WORK REQUIRED
Set out exactly every line of the entries below, starting at the line that holds "building: none -> [108,275,190,365]" and stopping after the line that holds "building: [147,267,177,304] -> none".

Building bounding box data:
=== Begin Enclosure ===
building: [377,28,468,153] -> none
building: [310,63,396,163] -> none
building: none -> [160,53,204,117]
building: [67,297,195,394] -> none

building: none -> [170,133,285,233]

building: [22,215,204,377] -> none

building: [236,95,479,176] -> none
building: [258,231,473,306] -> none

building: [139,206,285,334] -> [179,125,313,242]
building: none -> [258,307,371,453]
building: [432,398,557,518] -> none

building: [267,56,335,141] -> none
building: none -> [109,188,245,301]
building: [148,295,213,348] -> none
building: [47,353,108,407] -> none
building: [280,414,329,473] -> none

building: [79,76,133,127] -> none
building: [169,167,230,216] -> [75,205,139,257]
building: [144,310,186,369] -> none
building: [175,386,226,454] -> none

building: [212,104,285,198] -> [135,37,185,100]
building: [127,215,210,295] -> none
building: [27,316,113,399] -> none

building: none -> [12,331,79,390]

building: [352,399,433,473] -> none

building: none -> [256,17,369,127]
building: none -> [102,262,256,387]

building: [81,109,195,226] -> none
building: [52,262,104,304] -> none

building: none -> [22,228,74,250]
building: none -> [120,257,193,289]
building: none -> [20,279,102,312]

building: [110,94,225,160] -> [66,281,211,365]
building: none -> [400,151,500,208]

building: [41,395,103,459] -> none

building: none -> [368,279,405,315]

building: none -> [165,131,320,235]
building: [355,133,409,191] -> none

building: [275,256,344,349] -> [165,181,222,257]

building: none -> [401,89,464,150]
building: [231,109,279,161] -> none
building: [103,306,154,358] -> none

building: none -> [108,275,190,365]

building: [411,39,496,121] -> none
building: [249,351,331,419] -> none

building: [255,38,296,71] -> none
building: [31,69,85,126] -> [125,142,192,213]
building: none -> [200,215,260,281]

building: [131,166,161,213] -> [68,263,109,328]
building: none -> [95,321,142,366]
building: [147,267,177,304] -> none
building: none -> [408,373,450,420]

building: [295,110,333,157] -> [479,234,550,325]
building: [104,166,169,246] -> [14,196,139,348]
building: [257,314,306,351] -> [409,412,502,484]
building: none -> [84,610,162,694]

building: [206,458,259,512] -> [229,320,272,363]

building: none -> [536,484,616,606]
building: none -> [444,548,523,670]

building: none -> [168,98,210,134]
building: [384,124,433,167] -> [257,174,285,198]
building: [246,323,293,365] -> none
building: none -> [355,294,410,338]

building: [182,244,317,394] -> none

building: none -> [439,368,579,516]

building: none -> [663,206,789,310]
=== End Enclosure ===
PROBLEM SOLUTION
building: none -> [108,275,190,365]

building: [411,39,496,121] -> none
building: [249,351,331,419] -> none

building: [255,38,296,71] -> none
building: [31,69,85,126] -> [125,142,192,213]
building: none -> [200,215,260,281]

building: [131,166,161,213] -> [68,263,109,328]
building: none -> [95,321,142,366]
building: [147,267,177,304] -> none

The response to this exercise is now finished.